--- Supplied records Enclosed Below ---

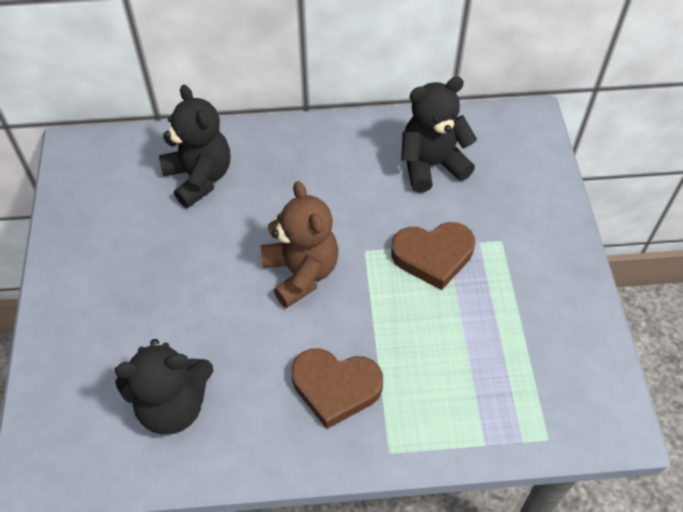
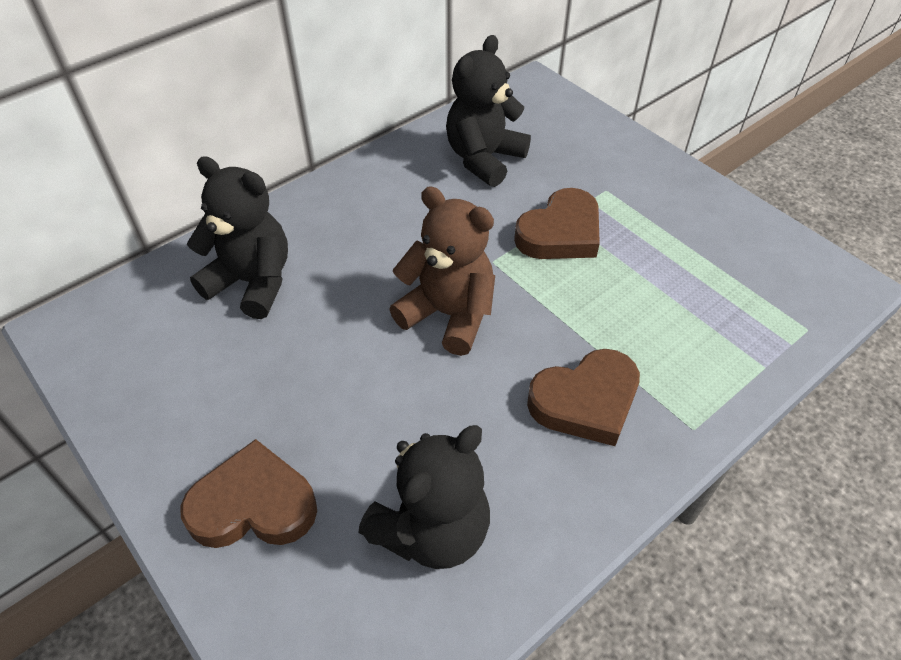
camera: 35 degrees left, 5 degrees down
none -> brown heart [181,439,317,548]

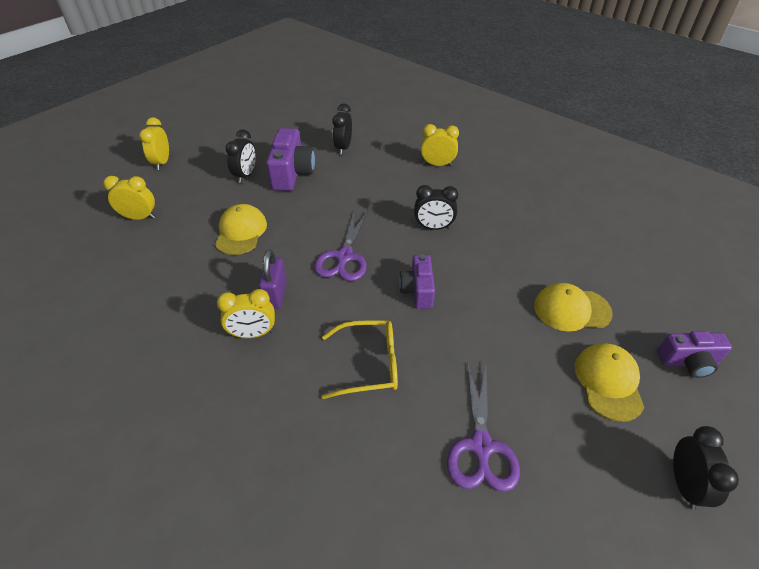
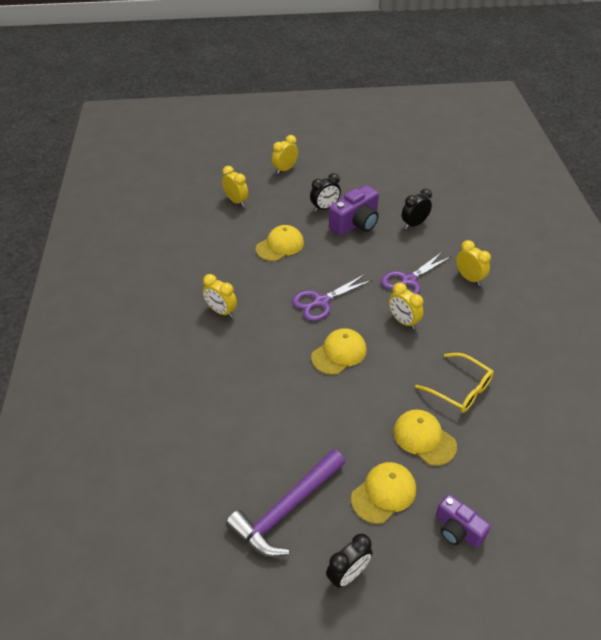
camera: 45 degrees right, 0 degrees up
purple padlock [259,249,287,309] -> none
yellow glasses [321,320,398,399] -> yellow glasses moved to [415,353,494,413]
purple camera [399,254,435,309] -> yellow cap [311,328,367,375]
black clock [414,185,458,230] -> yellow clock [389,282,424,329]
purple scissors [447,361,520,492] -> purple scissors moved to [381,251,452,294]
none -> purple hammer [226,449,346,557]

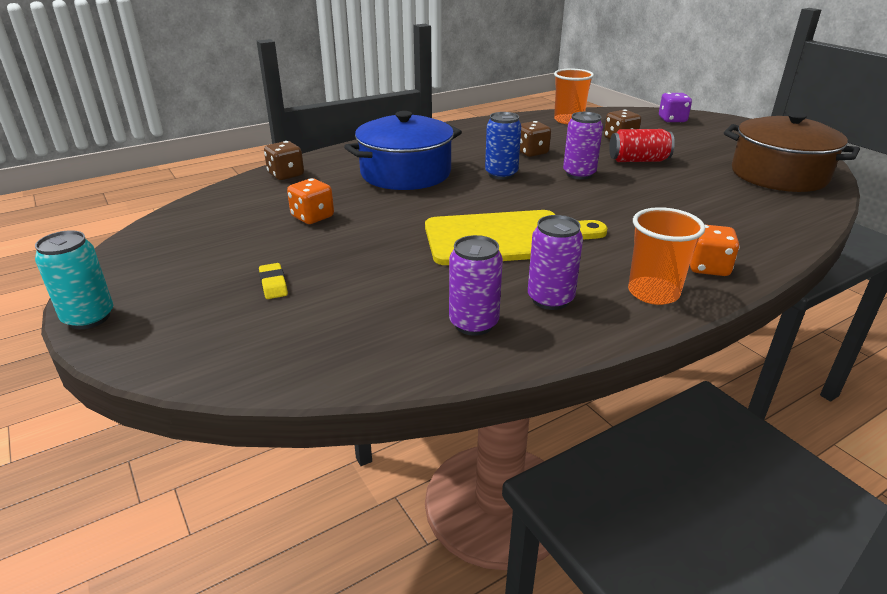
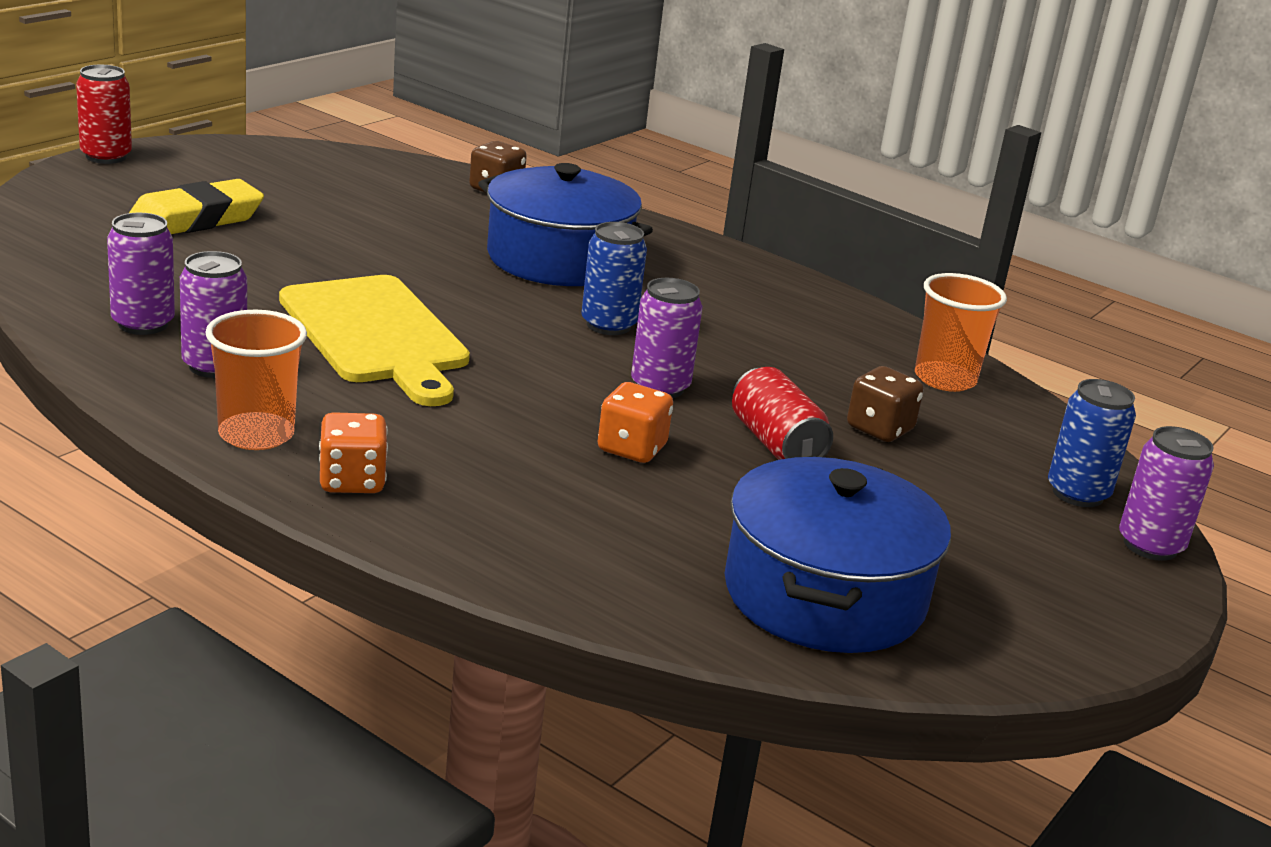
camera: 65 degrees right, 5 degrees down
turquoise can [35,230,113,329] -> red can [76,65,132,164]
yellow eraser [259,263,288,299] -> yellow eraser [129,179,264,234], size x2.15
orange dice [287,178,334,224] -> orange dice moved to [598,382,673,463]
brown dice [520,121,551,157] -> none
purple dice [659,93,692,123] -> blue can [1048,379,1136,507]
brown pot [724,112,860,192] -> blue pot [725,457,951,653]
none -> purple can [1119,426,1214,561]

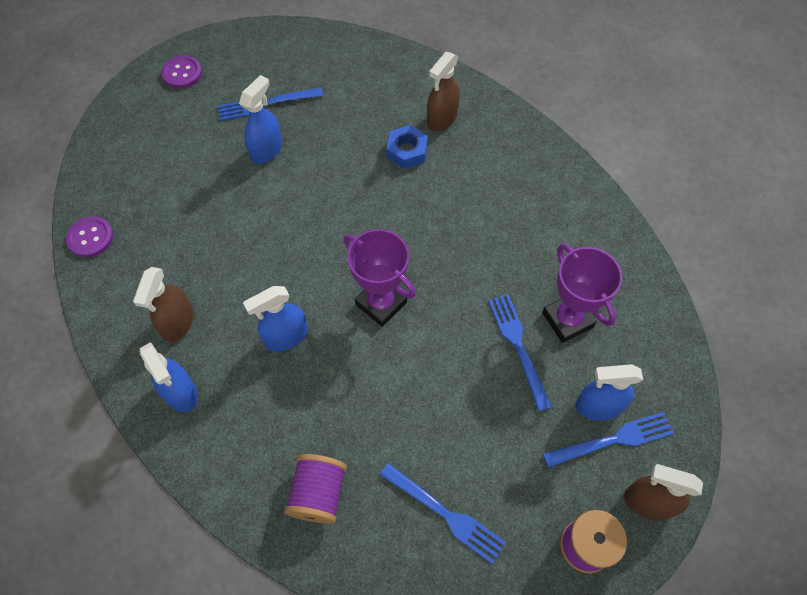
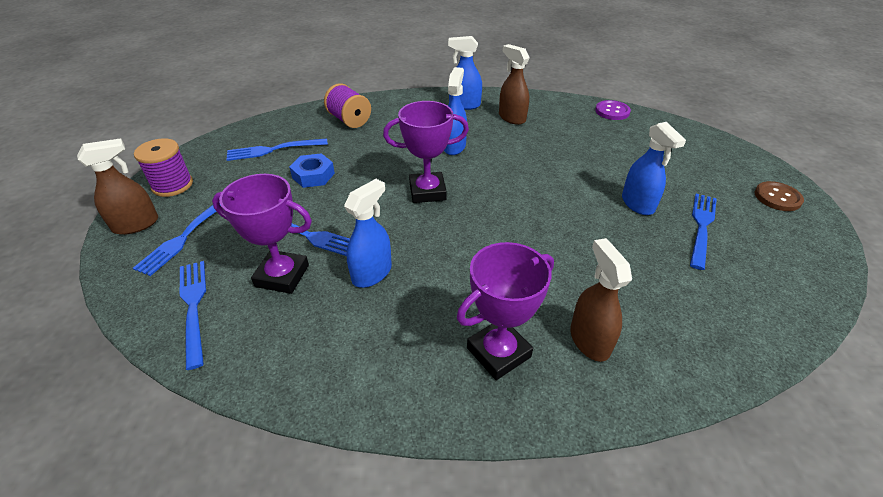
camera: 130 degrees right, 20 degrees down
purple button [161,56,202,89] -> brown button [755,181,804,211]
blue nut [387,125,428,169] -> blue nut moved to [289,153,335,188]
blue spray bottle [576,364,643,421] -> blue spray bottle moved to [344,179,392,288]
none -> blue fork [180,261,206,370]
none -> purple trophy [457,242,554,380]

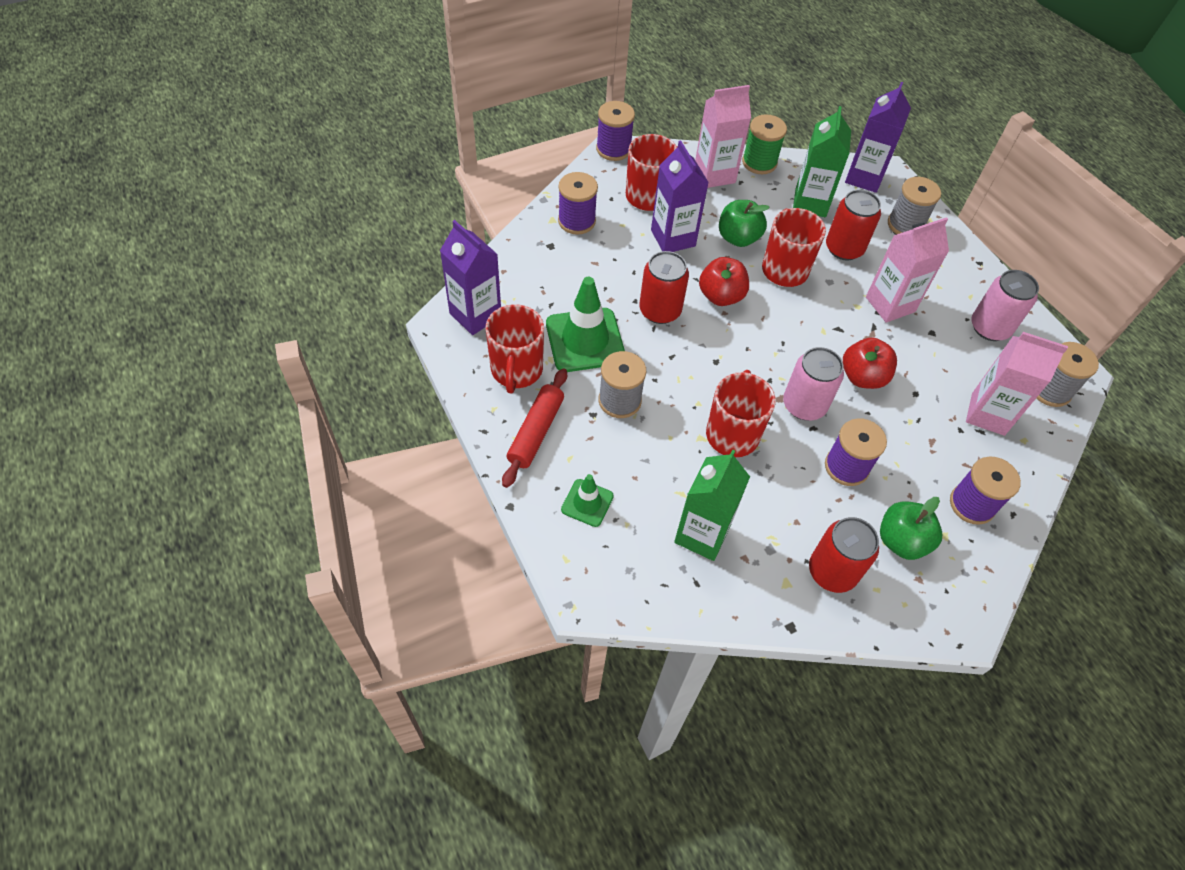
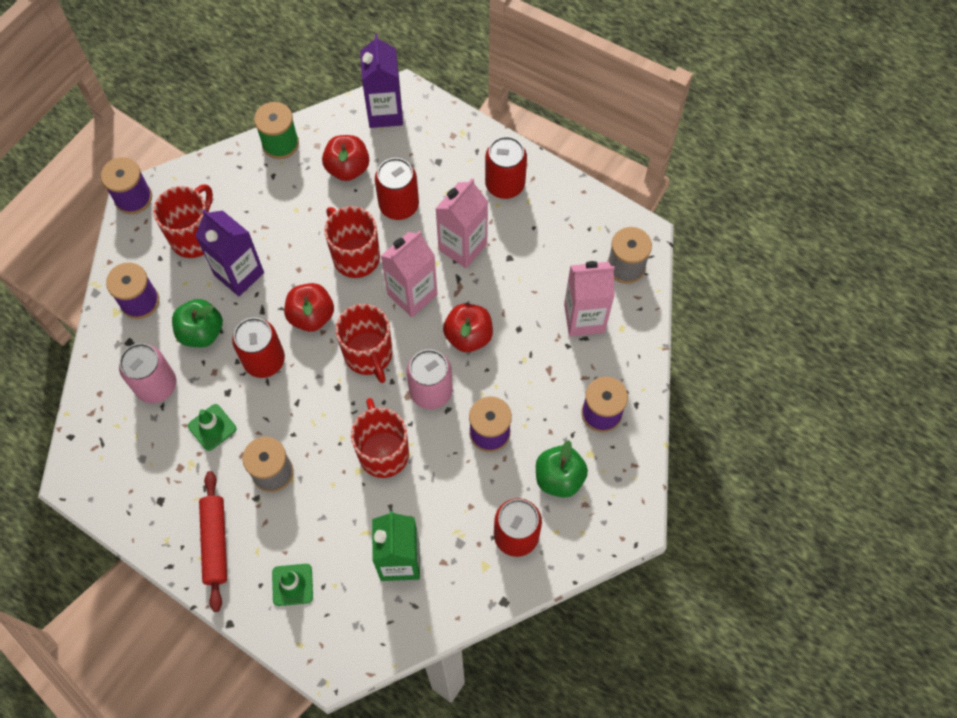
camera: 25 degrees left, 10 degrees up
purple carton [440,220,501,335] -> none
red mug [485,304,544,393] -> red mug moved to [335,304,392,383]
green traffic cone [546,277,625,372] -> green traffic cone [188,404,237,451], size x0.54
pink carton [695,85,751,188] -> pink carton moved to [381,231,438,317]
green apple [719,200,770,247] -> green apple moved to [172,299,223,347]
green carton [793,106,851,217] -> red apple [322,135,369,181]
grey spool [888,177,941,234] -> none
pink can [971,270,1039,341] -> pink can moved to [119,343,176,403]
none -> red can [485,136,527,199]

--- End of Enclosed Supplied records ---

__Job__:
Line count for the word "none": state how many lines of the listing hold it, and give only that number.

__Task result__:
10